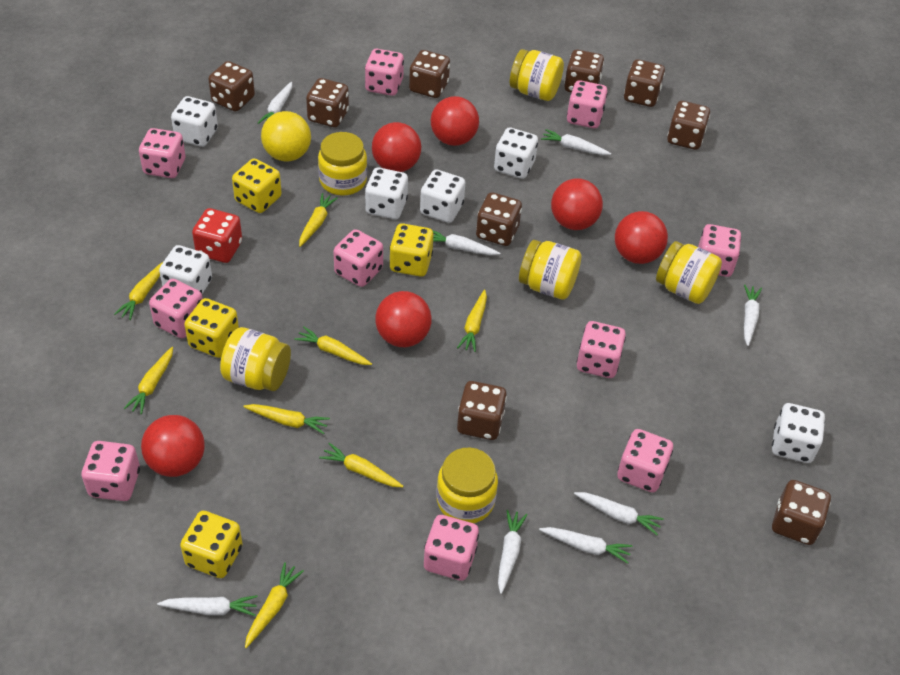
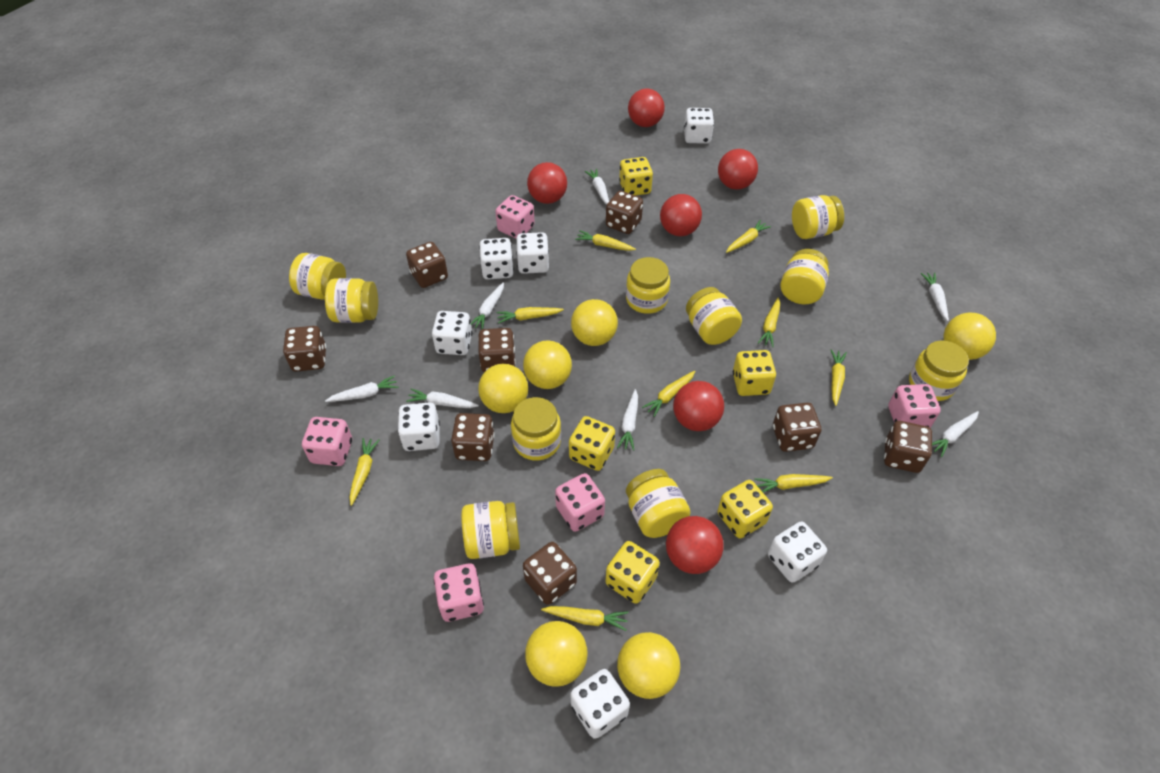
brown dice: 9 -> 8
pink dice: 10 -> 5
red dice: 1 -> 0
white carrot: 8 -> 7
white dice: 6 -> 7
yellow ball: 1 -> 6
yellow carrot: 8 -> 9
yellow dice: 4 -> 5
yellow jar: 6 -> 10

+ + +

### PROMPT
Leave out the pictures and print every line of the data exactly.

### TASK ANSWER
brown dice: 9 -> 8
pink dice: 10 -> 5
red dice: 1 -> 0
white carrot: 8 -> 7
white dice: 6 -> 7
yellow ball: 1 -> 6
yellow carrot: 8 -> 9
yellow dice: 4 -> 5
yellow jar: 6 -> 10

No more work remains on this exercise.